_Exercise_. When you write out the listing, keep every word as it stands and drop the pictures.

_Exercise data_.
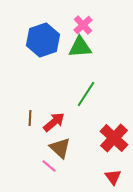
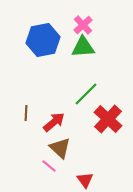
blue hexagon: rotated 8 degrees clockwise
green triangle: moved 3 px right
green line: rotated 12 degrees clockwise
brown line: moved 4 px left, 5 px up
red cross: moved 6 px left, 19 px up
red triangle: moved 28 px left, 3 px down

_Answer for the task_.
blue hexagon: rotated 8 degrees clockwise
green triangle: moved 3 px right
green line: rotated 12 degrees clockwise
brown line: moved 4 px left, 5 px up
red cross: moved 6 px left, 19 px up
red triangle: moved 28 px left, 3 px down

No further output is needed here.